# INFORMATION SUPPLIED
________

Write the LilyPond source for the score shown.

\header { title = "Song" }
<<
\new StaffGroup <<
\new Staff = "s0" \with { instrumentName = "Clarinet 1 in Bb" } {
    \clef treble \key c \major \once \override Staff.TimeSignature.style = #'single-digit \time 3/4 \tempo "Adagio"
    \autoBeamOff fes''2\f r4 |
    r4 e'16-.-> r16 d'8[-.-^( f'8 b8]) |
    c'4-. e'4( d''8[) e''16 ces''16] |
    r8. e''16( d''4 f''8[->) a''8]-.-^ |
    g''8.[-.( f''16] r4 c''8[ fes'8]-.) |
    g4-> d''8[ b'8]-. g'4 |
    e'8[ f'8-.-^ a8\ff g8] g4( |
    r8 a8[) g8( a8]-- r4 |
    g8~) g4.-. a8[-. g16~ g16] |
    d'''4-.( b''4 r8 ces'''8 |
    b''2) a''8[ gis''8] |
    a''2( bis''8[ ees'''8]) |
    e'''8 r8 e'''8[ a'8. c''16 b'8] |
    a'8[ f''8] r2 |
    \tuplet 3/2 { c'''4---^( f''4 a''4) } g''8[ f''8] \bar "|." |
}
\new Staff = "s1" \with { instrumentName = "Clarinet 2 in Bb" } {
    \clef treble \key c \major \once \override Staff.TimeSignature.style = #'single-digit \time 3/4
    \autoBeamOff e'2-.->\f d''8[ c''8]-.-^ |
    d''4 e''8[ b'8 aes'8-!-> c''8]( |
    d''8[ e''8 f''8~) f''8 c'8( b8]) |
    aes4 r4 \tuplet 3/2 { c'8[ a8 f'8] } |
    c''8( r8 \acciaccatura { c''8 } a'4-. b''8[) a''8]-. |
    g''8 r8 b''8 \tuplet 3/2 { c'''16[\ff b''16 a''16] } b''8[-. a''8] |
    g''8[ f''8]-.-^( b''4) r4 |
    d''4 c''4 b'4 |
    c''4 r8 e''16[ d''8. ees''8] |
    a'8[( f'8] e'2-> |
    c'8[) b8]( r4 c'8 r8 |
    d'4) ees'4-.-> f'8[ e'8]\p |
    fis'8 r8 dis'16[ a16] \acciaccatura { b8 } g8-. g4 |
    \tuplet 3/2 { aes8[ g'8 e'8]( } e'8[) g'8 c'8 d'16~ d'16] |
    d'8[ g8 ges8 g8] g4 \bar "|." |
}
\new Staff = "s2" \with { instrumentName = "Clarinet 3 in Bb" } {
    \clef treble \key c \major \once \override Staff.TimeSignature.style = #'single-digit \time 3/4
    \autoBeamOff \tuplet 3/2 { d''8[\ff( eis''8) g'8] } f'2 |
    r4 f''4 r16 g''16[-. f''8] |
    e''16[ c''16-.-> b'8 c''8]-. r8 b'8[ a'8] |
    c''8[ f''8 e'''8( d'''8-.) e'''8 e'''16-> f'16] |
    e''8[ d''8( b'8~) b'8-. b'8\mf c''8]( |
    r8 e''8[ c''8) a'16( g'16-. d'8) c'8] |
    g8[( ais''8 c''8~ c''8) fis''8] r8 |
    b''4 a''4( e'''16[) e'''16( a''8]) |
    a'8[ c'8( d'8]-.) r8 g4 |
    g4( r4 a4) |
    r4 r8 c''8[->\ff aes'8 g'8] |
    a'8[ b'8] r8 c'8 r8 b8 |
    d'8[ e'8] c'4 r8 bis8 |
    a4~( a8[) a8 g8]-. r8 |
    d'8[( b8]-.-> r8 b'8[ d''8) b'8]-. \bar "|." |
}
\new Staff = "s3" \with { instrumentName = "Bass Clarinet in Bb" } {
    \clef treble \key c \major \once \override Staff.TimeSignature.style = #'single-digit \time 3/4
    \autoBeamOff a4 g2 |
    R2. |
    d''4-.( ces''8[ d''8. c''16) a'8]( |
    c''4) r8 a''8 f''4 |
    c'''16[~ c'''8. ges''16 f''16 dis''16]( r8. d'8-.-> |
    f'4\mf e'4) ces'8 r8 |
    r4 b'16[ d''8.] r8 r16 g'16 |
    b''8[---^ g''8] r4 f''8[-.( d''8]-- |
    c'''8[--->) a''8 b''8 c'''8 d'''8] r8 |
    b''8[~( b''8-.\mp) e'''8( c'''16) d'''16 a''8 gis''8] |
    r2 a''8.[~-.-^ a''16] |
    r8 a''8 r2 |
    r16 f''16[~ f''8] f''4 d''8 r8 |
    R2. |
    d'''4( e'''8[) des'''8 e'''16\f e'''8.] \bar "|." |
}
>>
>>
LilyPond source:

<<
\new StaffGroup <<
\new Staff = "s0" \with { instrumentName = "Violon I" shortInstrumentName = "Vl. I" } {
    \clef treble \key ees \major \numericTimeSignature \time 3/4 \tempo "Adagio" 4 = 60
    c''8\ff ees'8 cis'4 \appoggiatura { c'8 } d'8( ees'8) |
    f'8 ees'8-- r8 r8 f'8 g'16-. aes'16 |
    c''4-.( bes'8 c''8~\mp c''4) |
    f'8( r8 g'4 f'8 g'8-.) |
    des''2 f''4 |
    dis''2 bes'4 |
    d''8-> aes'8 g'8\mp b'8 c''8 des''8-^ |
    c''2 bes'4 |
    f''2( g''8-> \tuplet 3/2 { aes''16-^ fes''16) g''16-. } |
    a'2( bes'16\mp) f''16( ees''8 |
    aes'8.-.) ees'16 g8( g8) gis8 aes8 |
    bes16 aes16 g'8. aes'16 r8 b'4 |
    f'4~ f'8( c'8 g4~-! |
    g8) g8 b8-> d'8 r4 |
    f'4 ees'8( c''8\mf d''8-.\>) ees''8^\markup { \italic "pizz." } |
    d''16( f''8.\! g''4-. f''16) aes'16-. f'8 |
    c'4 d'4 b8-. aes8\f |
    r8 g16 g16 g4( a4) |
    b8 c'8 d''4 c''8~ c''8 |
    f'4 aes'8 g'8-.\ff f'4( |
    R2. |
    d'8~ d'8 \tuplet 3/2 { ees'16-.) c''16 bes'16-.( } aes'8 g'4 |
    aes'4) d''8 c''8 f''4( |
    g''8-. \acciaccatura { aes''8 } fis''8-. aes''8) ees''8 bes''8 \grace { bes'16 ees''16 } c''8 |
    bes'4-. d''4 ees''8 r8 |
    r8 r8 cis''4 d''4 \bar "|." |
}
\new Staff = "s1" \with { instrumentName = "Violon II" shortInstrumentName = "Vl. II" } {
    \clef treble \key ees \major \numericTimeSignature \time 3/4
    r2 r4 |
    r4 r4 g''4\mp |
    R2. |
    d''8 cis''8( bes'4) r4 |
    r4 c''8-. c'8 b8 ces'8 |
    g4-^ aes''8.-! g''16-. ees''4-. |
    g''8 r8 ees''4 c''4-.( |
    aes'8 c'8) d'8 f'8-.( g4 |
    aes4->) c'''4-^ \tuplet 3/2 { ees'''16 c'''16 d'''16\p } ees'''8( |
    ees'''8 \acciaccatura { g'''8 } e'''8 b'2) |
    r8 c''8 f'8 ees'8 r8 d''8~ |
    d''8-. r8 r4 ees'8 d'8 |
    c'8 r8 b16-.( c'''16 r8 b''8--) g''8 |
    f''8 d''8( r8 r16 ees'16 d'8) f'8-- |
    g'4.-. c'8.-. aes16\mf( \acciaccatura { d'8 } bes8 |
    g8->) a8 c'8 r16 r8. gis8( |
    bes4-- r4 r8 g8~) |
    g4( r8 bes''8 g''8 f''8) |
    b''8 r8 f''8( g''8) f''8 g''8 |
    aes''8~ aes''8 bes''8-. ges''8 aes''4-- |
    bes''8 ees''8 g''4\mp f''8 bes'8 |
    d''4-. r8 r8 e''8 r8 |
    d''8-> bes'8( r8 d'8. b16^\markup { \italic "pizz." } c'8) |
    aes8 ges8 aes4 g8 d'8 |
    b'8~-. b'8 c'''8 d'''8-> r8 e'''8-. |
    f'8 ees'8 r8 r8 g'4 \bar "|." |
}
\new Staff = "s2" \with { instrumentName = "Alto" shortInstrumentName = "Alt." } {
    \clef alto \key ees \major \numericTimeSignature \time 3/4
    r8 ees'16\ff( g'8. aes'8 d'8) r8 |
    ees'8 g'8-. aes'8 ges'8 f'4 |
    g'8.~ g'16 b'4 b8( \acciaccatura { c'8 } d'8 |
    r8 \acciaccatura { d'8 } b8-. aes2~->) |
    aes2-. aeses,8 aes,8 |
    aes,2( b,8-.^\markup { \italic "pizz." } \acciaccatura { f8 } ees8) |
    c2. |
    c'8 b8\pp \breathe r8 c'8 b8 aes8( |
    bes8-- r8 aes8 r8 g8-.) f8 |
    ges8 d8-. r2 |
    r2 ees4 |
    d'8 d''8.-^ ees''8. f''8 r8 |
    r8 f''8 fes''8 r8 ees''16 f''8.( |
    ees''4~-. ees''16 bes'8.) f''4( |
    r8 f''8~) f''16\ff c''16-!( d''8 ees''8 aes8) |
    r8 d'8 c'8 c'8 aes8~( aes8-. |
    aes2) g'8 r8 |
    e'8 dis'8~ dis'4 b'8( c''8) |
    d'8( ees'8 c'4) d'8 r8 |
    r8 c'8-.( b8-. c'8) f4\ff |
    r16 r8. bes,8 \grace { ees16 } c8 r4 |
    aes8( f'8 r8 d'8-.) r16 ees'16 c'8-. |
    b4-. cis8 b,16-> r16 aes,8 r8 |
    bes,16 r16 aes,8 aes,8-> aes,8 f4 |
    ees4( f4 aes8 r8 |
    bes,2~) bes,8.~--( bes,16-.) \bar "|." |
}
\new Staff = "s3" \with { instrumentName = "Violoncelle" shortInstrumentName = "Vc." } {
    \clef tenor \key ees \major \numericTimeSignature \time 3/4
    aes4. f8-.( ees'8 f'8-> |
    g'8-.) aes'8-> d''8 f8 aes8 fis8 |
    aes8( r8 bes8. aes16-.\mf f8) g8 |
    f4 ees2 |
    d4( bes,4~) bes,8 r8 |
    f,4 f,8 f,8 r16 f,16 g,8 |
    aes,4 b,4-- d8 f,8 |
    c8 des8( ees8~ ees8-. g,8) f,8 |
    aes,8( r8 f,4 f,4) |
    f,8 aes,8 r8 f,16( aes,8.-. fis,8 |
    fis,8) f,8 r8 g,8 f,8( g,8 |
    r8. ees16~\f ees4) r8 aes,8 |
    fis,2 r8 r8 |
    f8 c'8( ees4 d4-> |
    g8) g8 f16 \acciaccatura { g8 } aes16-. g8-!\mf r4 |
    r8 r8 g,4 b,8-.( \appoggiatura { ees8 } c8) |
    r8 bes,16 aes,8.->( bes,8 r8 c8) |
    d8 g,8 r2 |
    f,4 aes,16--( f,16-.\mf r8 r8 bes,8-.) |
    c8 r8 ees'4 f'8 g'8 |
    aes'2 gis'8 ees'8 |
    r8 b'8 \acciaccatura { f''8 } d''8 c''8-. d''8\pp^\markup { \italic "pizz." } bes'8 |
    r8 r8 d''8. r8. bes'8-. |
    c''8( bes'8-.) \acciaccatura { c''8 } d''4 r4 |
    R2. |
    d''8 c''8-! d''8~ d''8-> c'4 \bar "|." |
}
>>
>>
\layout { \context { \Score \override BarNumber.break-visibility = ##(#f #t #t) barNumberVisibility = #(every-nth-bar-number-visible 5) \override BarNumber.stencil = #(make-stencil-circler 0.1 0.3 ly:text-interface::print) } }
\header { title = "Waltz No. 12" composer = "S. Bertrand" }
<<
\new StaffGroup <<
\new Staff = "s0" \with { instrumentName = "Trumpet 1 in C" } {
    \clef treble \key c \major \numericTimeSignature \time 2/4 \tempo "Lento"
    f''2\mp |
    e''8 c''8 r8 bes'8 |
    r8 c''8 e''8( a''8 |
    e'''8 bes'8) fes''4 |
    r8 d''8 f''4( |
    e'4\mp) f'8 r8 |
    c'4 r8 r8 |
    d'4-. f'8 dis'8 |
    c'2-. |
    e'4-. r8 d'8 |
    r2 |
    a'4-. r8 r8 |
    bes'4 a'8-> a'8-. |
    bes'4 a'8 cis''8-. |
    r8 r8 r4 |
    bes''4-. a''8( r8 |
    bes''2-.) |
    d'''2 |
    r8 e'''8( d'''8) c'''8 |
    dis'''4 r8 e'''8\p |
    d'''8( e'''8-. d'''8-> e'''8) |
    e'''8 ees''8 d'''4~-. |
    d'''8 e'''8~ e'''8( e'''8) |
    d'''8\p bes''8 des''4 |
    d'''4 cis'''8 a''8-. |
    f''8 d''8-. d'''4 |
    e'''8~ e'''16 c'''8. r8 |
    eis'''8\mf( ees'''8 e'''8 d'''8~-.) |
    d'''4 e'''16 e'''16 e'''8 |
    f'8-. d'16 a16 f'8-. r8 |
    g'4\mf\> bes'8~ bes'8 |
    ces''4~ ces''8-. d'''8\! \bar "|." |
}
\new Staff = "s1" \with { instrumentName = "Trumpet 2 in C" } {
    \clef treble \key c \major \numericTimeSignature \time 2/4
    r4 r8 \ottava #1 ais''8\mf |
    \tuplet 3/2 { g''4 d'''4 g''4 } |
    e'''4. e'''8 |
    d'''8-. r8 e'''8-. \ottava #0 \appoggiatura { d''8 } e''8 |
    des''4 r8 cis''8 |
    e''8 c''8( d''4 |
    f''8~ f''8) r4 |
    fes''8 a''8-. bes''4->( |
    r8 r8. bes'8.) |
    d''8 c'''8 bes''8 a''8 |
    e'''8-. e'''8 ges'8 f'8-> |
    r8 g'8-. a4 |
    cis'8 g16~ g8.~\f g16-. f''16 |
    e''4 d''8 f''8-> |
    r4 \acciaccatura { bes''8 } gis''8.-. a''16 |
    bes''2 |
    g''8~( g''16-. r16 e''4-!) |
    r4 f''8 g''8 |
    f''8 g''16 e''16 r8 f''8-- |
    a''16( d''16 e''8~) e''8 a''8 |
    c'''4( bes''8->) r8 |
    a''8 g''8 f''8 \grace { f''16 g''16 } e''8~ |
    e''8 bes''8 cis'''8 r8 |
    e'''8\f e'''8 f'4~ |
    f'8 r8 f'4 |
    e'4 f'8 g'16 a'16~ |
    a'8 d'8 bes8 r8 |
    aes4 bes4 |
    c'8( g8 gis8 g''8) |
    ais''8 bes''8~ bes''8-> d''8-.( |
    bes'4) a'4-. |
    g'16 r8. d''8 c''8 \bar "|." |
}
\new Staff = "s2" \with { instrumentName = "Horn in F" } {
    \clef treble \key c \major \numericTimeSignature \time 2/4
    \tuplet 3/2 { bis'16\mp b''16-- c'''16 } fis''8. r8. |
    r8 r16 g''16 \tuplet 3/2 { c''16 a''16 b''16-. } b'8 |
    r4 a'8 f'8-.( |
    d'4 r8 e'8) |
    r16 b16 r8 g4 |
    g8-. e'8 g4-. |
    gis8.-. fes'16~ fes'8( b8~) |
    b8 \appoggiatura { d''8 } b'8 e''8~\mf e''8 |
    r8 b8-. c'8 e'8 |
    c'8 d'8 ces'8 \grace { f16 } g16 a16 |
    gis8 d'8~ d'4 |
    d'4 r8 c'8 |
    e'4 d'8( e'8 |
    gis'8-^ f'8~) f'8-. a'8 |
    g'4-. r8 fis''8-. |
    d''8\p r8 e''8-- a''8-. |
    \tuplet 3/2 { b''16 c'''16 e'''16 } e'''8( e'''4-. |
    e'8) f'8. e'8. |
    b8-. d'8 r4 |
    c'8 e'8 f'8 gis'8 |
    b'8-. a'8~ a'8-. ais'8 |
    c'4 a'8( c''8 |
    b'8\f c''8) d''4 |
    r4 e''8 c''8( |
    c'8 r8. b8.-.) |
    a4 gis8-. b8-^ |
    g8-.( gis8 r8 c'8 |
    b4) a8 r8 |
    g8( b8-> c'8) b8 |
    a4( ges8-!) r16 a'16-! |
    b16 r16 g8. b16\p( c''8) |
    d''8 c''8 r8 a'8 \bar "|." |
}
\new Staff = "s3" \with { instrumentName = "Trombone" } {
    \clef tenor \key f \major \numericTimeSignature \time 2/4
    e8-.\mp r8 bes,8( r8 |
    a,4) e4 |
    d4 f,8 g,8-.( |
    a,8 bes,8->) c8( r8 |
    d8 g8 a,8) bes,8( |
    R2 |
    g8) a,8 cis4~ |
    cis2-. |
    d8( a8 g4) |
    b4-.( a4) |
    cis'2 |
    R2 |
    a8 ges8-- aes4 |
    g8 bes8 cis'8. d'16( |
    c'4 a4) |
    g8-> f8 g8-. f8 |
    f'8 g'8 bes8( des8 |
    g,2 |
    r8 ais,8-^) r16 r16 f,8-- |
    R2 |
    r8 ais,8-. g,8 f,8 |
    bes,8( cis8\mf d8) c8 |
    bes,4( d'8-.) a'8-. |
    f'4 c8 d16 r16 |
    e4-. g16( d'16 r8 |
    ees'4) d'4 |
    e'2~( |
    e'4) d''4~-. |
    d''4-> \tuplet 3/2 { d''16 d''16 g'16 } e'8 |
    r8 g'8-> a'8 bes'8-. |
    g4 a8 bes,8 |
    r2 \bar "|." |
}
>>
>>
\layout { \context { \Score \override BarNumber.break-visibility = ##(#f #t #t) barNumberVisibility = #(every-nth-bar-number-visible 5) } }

________

# WHAT NEEDS TO BE DONE
Count the lines in the listing that contain the word "ottava" and give only that number.

# EXERCISE SOLUTION
2